YOUR TASK: Recast the lines starting with the line that contains "Definitely not —" and going on through the line that contains "The point (340, 279) is more forward." as a JSON list of strings, one string per line, with blank lines left out.

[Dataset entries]
---+---

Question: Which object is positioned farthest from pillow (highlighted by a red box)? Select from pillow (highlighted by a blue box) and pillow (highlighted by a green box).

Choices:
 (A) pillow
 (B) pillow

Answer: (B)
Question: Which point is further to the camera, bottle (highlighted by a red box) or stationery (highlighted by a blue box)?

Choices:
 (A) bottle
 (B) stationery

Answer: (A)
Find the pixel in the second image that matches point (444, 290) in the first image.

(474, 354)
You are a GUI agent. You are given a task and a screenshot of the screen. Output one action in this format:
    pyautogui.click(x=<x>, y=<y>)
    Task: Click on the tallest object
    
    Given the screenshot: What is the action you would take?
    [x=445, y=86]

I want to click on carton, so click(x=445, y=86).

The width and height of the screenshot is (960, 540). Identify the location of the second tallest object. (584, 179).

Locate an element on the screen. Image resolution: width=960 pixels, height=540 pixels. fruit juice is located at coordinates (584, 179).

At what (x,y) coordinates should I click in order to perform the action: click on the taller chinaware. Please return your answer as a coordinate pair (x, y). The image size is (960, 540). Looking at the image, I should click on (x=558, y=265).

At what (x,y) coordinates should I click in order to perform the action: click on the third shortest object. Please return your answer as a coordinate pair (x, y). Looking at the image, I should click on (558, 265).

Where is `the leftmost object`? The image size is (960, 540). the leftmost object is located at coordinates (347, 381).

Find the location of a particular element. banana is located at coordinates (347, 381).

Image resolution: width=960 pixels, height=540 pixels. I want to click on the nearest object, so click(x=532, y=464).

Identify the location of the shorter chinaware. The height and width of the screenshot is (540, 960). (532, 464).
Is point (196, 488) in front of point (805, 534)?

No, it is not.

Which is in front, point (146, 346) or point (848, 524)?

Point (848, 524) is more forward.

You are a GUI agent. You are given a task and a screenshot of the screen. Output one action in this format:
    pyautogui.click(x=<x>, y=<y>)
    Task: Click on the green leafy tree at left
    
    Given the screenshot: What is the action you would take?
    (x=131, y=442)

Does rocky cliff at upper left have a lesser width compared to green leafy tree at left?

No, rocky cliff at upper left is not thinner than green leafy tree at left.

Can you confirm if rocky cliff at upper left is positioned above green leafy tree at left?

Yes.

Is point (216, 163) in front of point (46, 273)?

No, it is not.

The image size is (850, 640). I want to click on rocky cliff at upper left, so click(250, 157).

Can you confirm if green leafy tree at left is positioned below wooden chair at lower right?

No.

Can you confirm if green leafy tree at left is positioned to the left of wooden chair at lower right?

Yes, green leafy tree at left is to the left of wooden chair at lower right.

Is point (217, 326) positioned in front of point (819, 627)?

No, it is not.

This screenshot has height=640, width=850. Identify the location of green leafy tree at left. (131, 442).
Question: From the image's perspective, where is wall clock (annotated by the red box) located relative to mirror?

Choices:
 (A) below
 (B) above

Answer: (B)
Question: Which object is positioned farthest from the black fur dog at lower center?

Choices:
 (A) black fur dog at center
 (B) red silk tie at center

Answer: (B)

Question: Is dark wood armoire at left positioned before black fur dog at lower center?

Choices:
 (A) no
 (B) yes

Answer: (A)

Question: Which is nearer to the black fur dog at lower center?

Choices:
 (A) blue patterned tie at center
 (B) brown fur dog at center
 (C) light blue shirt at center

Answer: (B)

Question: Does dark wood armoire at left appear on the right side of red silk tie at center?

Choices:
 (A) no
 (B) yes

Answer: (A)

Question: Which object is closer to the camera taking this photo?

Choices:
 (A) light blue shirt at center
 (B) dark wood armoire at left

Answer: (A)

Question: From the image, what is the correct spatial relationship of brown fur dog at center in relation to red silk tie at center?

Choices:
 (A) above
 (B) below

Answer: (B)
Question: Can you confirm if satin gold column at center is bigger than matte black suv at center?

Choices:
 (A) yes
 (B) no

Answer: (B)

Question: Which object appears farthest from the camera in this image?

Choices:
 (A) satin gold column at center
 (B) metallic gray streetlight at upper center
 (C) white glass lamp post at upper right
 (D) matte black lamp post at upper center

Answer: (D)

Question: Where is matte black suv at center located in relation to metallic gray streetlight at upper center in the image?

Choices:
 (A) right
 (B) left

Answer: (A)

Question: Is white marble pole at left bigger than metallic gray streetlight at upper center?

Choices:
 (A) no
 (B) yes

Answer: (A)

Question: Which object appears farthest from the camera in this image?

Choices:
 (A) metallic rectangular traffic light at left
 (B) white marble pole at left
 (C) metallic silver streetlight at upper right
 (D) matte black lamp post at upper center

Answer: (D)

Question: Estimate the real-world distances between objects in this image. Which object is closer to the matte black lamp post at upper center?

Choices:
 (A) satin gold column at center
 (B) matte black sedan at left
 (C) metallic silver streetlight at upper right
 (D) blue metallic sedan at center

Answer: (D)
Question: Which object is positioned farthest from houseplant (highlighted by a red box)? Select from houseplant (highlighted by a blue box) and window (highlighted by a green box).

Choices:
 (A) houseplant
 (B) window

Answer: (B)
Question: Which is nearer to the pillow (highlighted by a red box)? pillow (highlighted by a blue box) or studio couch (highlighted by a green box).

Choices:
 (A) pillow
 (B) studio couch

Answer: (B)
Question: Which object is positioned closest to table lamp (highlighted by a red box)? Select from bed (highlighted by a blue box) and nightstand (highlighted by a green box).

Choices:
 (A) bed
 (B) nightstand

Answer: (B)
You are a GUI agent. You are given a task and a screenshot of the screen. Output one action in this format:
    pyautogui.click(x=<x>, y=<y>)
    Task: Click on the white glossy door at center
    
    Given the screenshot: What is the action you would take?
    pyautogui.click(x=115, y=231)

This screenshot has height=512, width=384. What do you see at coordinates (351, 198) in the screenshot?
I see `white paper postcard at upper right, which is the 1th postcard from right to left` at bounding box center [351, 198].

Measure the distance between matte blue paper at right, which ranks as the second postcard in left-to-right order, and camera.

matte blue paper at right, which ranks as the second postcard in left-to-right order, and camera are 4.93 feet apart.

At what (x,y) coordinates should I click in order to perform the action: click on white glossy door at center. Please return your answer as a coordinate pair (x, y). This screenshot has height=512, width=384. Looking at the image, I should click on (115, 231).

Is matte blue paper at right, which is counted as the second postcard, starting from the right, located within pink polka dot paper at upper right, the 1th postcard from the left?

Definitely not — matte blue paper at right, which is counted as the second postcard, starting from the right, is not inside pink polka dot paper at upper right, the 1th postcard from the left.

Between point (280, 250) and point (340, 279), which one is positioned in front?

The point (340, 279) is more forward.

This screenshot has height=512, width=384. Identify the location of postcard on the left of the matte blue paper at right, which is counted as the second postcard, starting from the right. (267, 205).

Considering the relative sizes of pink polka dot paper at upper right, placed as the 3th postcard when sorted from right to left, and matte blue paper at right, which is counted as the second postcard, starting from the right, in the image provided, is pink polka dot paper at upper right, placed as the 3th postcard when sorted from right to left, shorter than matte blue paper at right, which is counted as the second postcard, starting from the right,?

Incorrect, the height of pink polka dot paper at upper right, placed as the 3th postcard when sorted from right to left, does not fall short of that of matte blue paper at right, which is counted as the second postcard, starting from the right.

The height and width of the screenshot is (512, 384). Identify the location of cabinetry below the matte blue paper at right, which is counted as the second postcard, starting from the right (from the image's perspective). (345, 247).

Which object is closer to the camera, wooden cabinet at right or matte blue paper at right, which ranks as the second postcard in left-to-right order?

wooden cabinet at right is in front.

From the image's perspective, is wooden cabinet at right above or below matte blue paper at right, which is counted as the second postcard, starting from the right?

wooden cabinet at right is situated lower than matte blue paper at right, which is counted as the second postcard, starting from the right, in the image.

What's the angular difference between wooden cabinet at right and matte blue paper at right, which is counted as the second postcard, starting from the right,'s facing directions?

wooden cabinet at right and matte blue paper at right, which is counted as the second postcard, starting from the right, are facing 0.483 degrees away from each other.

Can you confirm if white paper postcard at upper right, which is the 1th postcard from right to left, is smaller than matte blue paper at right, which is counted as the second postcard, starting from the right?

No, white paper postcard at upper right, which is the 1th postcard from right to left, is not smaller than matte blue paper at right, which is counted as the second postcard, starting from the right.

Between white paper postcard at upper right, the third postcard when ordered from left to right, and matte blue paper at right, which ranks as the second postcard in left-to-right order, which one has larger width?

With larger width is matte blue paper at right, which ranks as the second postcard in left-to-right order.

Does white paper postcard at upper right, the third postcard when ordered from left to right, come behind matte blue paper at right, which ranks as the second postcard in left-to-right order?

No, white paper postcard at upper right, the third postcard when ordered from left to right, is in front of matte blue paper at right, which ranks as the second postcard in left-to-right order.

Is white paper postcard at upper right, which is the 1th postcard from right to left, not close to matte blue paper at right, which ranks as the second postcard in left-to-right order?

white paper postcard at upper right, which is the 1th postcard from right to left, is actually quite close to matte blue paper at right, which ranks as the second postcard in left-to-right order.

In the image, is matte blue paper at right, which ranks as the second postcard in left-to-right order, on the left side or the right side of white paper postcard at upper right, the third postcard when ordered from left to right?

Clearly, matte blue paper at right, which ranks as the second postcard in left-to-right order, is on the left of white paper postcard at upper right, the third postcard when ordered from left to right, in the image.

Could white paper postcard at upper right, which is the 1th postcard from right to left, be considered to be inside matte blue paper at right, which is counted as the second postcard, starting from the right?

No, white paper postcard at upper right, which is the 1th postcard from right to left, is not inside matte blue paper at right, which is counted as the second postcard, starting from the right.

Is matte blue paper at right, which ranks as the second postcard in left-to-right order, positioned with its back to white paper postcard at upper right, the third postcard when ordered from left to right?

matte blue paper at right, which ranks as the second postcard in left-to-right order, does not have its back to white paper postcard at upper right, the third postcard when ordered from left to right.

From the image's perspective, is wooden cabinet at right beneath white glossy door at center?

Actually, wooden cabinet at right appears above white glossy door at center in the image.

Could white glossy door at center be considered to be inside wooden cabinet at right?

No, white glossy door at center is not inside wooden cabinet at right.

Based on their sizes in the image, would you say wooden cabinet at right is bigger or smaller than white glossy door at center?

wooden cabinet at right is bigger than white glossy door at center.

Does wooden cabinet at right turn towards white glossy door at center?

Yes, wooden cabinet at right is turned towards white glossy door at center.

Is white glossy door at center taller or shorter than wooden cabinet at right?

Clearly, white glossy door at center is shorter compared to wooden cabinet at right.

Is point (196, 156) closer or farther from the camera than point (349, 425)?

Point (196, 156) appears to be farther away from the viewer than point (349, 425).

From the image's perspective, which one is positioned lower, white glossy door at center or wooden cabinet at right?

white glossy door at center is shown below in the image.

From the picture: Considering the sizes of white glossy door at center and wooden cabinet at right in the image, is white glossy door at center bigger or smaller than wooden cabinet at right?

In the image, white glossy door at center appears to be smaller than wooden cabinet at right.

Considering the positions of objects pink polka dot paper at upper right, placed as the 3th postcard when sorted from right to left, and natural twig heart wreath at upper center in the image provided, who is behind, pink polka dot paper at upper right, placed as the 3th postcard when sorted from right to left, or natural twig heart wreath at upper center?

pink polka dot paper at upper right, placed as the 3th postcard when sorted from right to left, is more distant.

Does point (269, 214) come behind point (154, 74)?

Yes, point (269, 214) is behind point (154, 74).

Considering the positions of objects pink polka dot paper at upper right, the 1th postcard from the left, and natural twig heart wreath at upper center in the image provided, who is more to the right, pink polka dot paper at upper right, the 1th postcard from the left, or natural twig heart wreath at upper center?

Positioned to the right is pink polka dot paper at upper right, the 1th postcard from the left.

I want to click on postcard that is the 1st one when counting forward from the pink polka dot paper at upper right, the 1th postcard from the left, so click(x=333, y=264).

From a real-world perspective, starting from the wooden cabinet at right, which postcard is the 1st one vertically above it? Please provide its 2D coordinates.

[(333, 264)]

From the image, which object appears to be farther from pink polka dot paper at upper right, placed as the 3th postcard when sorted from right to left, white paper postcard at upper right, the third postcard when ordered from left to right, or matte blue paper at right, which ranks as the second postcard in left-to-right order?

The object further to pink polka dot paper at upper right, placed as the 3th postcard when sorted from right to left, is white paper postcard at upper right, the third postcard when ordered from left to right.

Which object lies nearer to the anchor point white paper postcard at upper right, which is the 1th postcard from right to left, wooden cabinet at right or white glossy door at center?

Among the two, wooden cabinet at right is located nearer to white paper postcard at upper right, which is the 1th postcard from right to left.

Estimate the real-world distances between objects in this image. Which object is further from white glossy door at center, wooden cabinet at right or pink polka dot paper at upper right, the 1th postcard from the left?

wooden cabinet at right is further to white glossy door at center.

---+---

ANSWER TO THIS EXERCISE:
[
  "Definitely not — matte blue paper at right, which is counted as the second postcard, starting from the right, is not inside pink polka dot paper at upper right, the 1th postcard from the left.",
  "Between point (280, 250) and point (340, 279), which one is positioned in front?",
  "The point (340, 279) is more forward."
]